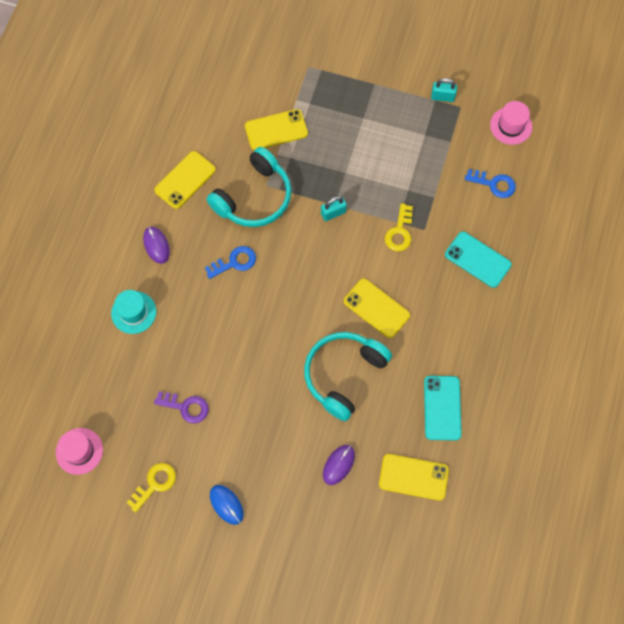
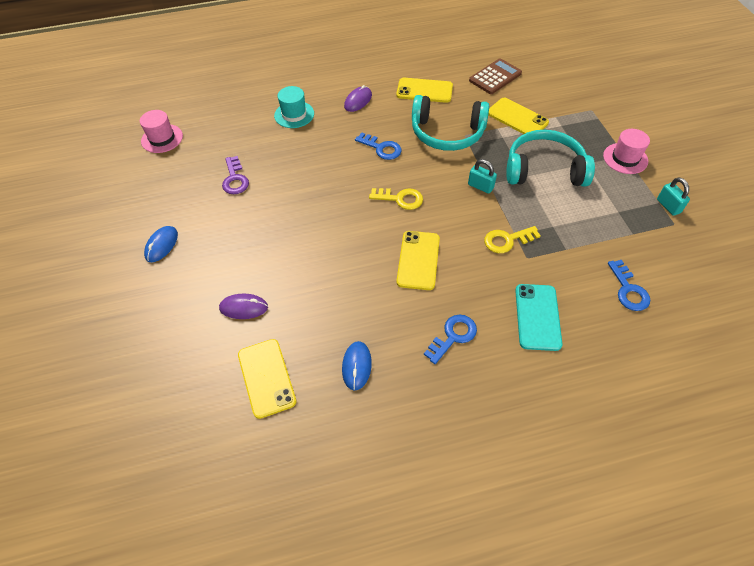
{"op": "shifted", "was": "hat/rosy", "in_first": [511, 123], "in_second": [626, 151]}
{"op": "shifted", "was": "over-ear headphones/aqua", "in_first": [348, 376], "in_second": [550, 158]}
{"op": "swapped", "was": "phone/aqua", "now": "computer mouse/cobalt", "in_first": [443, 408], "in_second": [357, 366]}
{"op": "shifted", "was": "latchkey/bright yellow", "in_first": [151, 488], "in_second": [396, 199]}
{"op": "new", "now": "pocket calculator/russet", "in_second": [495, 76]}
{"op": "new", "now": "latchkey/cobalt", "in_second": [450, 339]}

-- -- --

= TASK STATEMENT =
The records must come back exactly, with their pictures removed.

= RESPONSE =
{"op": "shifted", "was": "hat/rosy", "in_first": [511, 123], "in_second": [626, 151]}
{"op": "shifted", "was": "over-ear headphones/aqua", "in_first": [348, 376], "in_second": [550, 158]}
{"op": "swapped", "was": "phone/aqua", "now": "computer mouse/cobalt", "in_first": [443, 408], "in_second": [357, 366]}
{"op": "shifted", "was": "latchkey/bright yellow", "in_first": [151, 488], "in_second": [396, 199]}
{"op": "new", "now": "pocket calculator/russet", "in_second": [495, 76]}
{"op": "new", "now": "latchkey/cobalt", "in_second": [450, 339]}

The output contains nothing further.